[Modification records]
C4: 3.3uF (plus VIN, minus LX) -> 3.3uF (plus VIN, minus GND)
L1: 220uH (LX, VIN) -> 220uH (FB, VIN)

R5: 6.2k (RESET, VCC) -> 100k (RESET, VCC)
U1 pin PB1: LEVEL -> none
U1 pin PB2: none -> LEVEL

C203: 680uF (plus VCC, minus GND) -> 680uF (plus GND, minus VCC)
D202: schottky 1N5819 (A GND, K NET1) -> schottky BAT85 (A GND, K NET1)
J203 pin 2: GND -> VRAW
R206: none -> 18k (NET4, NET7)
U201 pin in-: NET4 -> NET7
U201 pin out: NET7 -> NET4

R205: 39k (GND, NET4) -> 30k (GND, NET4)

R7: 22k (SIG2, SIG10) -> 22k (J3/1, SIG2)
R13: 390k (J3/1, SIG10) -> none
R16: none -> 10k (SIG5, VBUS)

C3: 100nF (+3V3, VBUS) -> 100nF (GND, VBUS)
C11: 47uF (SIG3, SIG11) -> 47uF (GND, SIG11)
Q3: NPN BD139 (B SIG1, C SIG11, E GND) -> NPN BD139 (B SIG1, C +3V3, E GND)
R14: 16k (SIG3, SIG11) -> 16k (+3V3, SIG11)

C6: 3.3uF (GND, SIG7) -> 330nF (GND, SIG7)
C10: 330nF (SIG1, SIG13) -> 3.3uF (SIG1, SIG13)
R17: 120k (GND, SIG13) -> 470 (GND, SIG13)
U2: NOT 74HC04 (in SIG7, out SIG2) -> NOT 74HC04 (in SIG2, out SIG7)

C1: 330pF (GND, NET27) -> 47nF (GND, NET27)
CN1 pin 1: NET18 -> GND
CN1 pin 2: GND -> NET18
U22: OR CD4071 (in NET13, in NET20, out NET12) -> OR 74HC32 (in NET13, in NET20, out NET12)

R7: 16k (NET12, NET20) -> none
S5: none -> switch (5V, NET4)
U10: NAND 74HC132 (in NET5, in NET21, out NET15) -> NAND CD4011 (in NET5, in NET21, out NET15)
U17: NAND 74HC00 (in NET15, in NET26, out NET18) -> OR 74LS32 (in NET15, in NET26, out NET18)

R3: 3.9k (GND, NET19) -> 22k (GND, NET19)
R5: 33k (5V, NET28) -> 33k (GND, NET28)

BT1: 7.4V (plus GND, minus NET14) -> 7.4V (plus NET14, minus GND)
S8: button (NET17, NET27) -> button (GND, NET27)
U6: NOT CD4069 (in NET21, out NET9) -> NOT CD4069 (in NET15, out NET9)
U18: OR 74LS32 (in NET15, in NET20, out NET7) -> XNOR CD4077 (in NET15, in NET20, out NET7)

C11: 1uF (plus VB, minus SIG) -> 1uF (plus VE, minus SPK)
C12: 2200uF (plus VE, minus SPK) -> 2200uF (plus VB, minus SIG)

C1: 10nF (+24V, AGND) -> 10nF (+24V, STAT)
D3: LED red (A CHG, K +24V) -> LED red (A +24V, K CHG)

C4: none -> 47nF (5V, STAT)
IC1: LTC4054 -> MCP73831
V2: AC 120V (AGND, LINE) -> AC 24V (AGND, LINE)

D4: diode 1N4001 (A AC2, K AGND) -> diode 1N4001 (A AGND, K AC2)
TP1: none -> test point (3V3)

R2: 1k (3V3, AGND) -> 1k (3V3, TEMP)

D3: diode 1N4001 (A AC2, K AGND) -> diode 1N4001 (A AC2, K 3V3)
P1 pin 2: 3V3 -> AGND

**WORK ITEM:** Print the records above verbatim from their first line to the line containing "R16: none -> 10k (SIG5, VBUS)", both included, and stop there.

**RESPONSE TO THIS EXERCISE:**
C4: 3.3uF (plus VIN, minus LX) -> 3.3uF (plus VIN, minus GND)
L1: 220uH (LX, VIN) -> 220uH (FB, VIN)

R5: 6.2k (RESET, VCC) -> 100k (RESET, VCC)
U1 pin PB1: LEVEL -> none
U1 pin PB2: none -> LEVEL

C203: 680uF (plus VCC, minus GND) -> 680uF (plus GND, minus VCC)
D202: schottky 1N5819 (A GND, K NET1) -> schottky BAT85 (A GND, K NET1)
J203 pin 2: GND -> VRAW
R206: none -> 18k (NET4, NET7)
U201 pin in-: NET4 -> NET7
U201 pin out: NET7 -> NET4

R205: 39k (GND, NET4) -> 30k (GND, NET4)

R7: 22k (SIG2, SIG10) -> 22k (J3/1, SIG2)
R13: 390k (J3/1, SIG10) -> none
R16: none -> 10k (SIG5, VBUS)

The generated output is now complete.